Work required | Your answer must be the full listing, reproduced exactly, minus any pictures.

Given records |
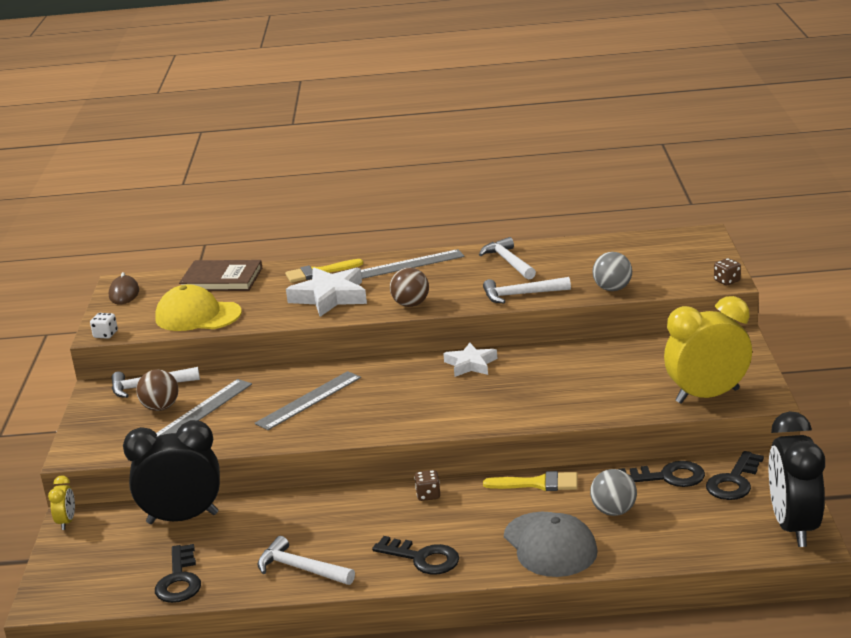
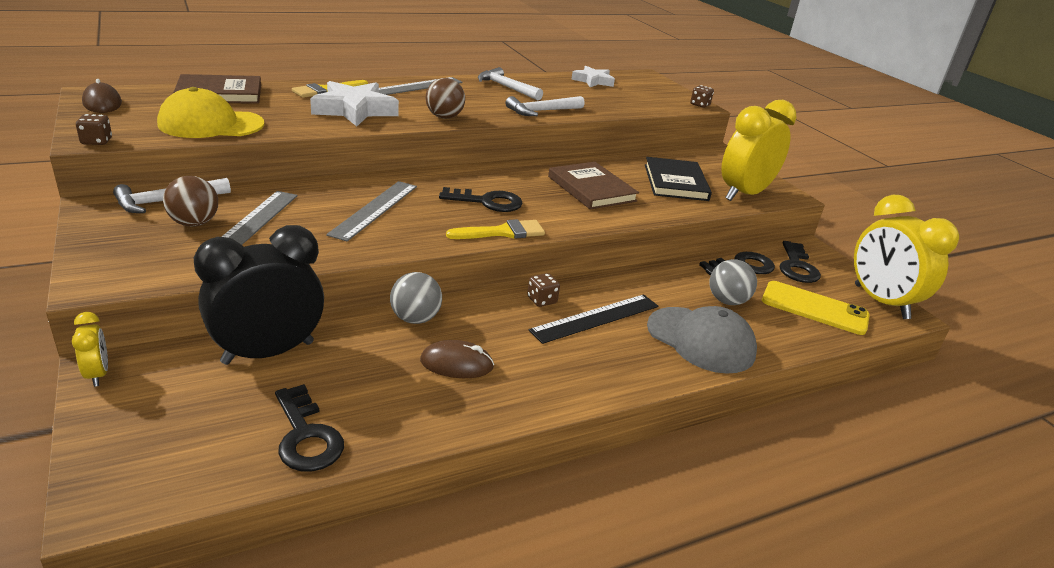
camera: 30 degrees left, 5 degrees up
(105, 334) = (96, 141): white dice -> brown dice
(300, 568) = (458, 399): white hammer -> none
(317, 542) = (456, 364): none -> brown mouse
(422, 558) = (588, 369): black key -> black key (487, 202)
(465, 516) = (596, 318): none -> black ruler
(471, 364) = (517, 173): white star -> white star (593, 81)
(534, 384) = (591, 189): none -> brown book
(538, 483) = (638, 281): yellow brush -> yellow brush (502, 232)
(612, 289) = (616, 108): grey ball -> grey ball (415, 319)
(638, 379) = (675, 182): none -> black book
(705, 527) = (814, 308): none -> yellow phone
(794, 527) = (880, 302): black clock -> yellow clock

Written answer |
camera: 30 degrees left, 5 degrees up
(105, 334) = (96, 141): white dice -> brown dice
(300, 568) = (458, 399): white hammer -> none
(317, 542) = (456, 364): none -> brown mouse
(422, 558) = (588, 369): black key -> black key (487, 202)
(465, 516) = (596, 318): none -> black ruler
(471, 364) = (517, 173): white star -> white star (593, 81)
(534, 384) = (591, 189): none -> brown book
(538, 483) = (638, 281): yellow brush -> yellow brush (502, 232)
(612, 289) = (616, 108): grey ball -> grey ball (415, 319)
(638, 379) = (675, 182): none -> black book
(705, 527) = (814, 308): none -> yellow phone
(794, 527) = (880, 302): black clock -> yellow clock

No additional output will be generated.